Task requirements = Below are records to write out exactly; drop the pictures when you do.

___ Given information ___

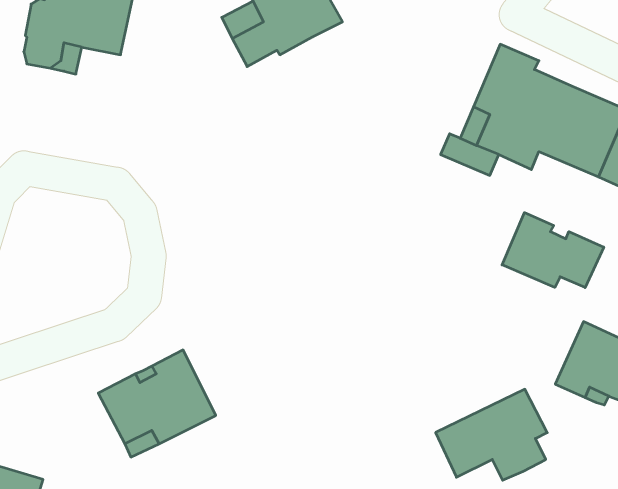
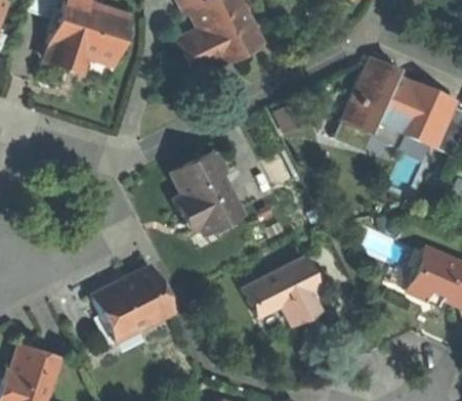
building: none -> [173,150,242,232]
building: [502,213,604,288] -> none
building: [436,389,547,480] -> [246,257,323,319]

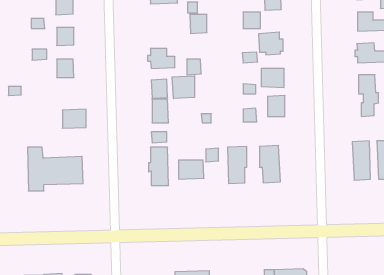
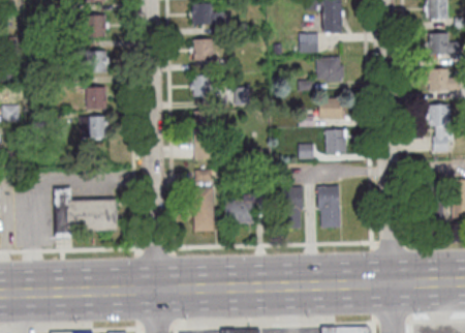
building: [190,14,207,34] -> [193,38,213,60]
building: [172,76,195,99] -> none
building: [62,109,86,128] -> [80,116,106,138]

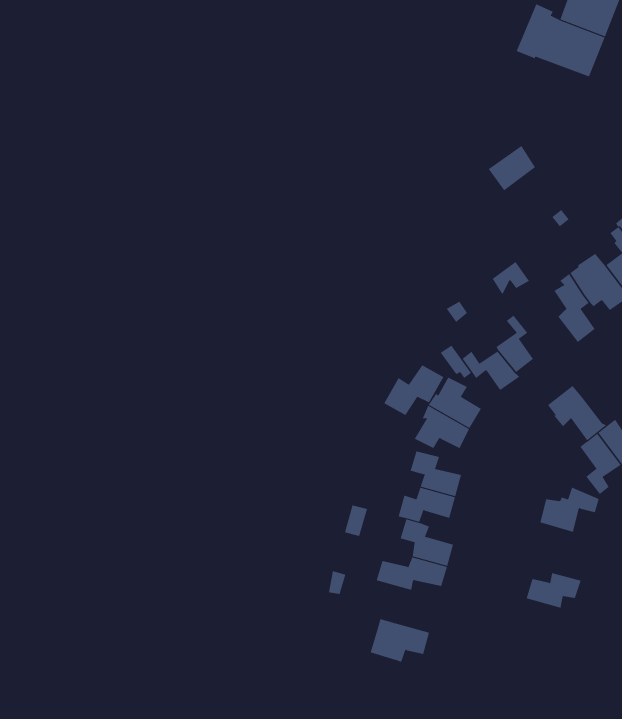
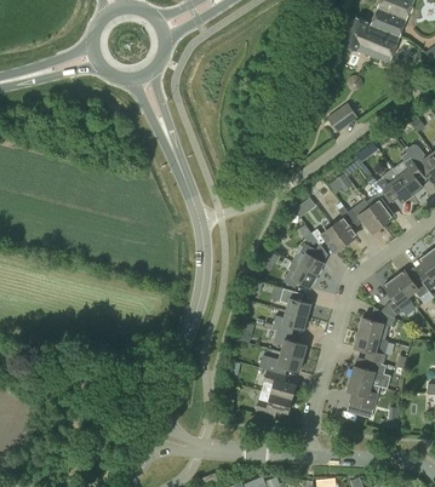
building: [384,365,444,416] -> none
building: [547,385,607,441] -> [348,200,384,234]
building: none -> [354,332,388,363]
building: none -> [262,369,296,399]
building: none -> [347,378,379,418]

___

Response =
building: none -> [173,150,242,232]
building: [502,213,604,288] -> none
building: [436,389,547,480] -> [246,257,323,319]

building: [190,14,207,34] -> [193,38,213,60]
building: [172,76,195,99] -> none
building: [62,109,86,128] -> [80,116,106,138]

building: [384,365,444,416] -> none
building: [547,385,607,441] -> [348,200,384,234]
building: none -> [354,332,388,363]
building: none -> [262,369,296,399]
building: none -> [347,378,379,418]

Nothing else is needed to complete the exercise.